= Beginning of Section =
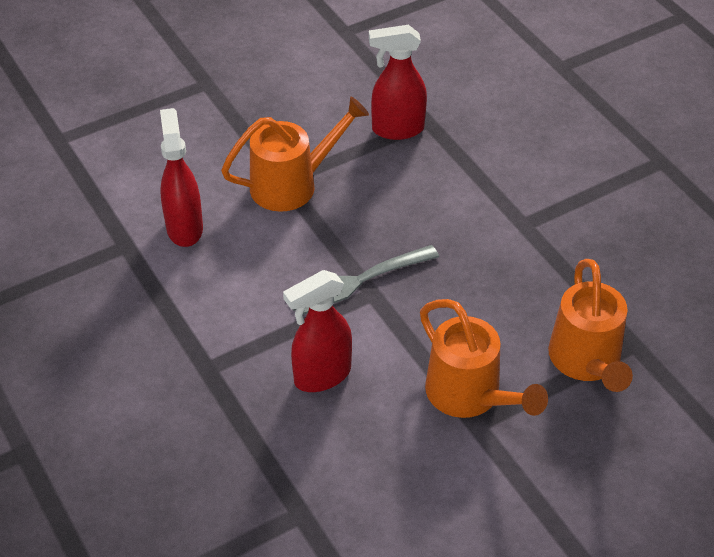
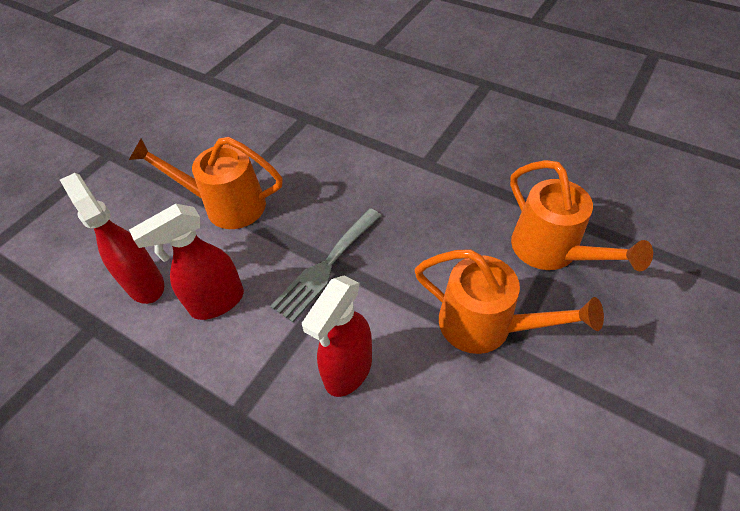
camera: 25 degrees left, 5 degrees up
(293, 184) = (225, 205): orange watering can -> orange watering can turned 120 degrees counterclockwise
(397, 129) = (286, 131): red spray bottle -> red spray bottle (216, 302)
= End of Section =
* _WORK ITEM_
Identify every line above with the string "degrees" in it. Copy those lines.

* _WRITTEN ANSWER_
camera: 25 degrees left, 5 degrees up
(293, 184) = (225, 205): orange watering can -> orange watering can turned 120 degrees counterclockwise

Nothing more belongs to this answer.